## Exercise prompt
Go through the entries and copy each one exactly. Leave none out.

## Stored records
····················
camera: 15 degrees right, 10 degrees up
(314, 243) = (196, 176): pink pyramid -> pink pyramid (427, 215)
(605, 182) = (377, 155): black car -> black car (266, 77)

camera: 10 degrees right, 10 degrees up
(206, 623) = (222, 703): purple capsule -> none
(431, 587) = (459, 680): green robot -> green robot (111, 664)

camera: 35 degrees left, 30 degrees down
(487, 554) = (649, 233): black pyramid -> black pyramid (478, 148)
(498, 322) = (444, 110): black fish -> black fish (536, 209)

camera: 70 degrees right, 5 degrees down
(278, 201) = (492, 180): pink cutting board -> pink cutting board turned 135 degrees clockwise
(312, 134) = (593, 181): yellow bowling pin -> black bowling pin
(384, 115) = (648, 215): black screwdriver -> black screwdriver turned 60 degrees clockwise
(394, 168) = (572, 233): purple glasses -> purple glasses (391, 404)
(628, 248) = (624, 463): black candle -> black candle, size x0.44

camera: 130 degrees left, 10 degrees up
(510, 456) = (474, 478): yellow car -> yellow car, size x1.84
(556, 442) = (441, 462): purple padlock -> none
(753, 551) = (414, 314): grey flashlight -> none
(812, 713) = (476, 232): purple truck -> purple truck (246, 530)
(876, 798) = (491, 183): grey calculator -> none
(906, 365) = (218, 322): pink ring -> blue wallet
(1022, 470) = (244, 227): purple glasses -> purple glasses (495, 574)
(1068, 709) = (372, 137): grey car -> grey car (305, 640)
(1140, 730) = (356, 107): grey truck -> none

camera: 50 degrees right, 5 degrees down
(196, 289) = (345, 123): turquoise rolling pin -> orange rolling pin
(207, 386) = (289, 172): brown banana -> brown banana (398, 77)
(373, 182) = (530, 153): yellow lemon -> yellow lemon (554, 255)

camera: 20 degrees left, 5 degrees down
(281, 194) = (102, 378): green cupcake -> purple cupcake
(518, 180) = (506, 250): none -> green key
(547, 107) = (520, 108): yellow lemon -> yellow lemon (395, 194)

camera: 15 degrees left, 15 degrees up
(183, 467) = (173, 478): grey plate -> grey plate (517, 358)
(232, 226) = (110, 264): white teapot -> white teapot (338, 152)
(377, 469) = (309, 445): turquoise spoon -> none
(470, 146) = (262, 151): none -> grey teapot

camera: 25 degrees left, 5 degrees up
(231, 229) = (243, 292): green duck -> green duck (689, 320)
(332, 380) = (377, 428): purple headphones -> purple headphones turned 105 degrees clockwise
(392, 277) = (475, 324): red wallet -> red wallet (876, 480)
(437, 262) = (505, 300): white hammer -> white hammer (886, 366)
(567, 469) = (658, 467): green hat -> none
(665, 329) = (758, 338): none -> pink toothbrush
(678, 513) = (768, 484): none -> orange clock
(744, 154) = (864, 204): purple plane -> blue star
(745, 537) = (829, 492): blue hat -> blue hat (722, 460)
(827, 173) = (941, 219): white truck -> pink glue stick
····················
## Answer section
camera: 15 degrees right, 10 degrees up
(314, 243) = (196, 176): pink pyramid -> pink pyramid (427, 215)
(605, 182) = (377, 155): black car -> black car (266, 77)

camera: 10 degrees right, 10 degrees up
(206, 623) = (222, 703): purple capsule -> none
(431, 587) = (459, 680): green robot -> green robot (111, 664)

camera: 35 degrees left, 30 degrees down
(487, 554) = (649, 233): black pyramid -> black pyramid (478, 148)
(498, 322) = (444, 110): black fish -> black fish (536, 209)

camera: 70 degrees right, 5 degrees down
(278, 201) = (492, 180): pink cutting board -> pink cutting board turned 135 degrees clockwise
(312, 134) = (593, 181): yellow bowling pin -> black bowling pin
(384, 115) = (648, 215): black screwdriver -> black screwdriver turned 60 degrees clockwise
(394, 168) = (572, 233): purple glasses -> purple glasses (391, 404)
(628, 248) = (624, 463): black candle -> black candle, size x0.44

camera: 130 degrees left, 10 degrees up
(510, 456) = (474, 478): yellow car -> yellow car, size x1.84
(556, 442) = (441, 462): purple padlock -> none
(753, 551) = (414, 314): grey flashlight -> none
(812, 713) = (476, 232): purple truck -> purple truck (246, 530)
(876, 798) = (491, 183): grey calculator -> none
(906, 365) = (218, 322): pink ring -> blue wallet
(1022, 470) = (244, 227): purple glasses -> purple glasses (495, 574)
(1068, 709) = (372, 137): grey car -> grey car (305, 640)
(1140, 730) = (356, 107): grey truck -> none

camera: 50 degrees right, 5 degrees down
(196, 289) = (345, 123): turquoise rolling pin -> orange rolling pin
(207, 386) = (289, 172): brown banana -> brown banana (398, 77)
(373, 182) = (530, 153): yellow lemon -> yellow lemon (554, 255)

camera: 20 degrees left, 5 degrees down
(281, 194) = (102, 378): green cupcake -> purple cupcake
(518, 180) = (506, 250): none -> green key
(547, 107) = (520, 108): yellow lemon -> yellow lemon (395, 194)

camera: 15 degrees left, 15 degrees up
(183, 467) = (173, 478): grey plate -> grey plate (517, 358)
(232, 226) = (110, 264): white teapot -> white teapot (338, 152)
(377, 469) = (309, 445): turquoise spoon -> none
(470, 146) = (262, 151): none -> grey teapot

camera: 25 degrees left, 5 degrees up
(231, 229) = (243, 292): green duck -> green duck (689, 320)
(332, 380) = (377, 428): purple headphones -> purple headphones turned 105 degrees clockwise
(392, 277) = (475, 324): red wallet -> red wallet (876, 480)
(437, 262) = (505, 300): white hammer -> white hammer (886, 366)
(567, 469) = (658, 467): green hat -> none
(665, 329) = (758, 338): none -> pink toothbrush
(678, 513) = (768, 484): none -> orange clock
(744, 154) = (864, 204): purple plane -> blue star
(745, 537) = (829, 492): blue hat -> blue hat (722, 460)
(827, 173) = (941, 219): white truck -> pink glue stick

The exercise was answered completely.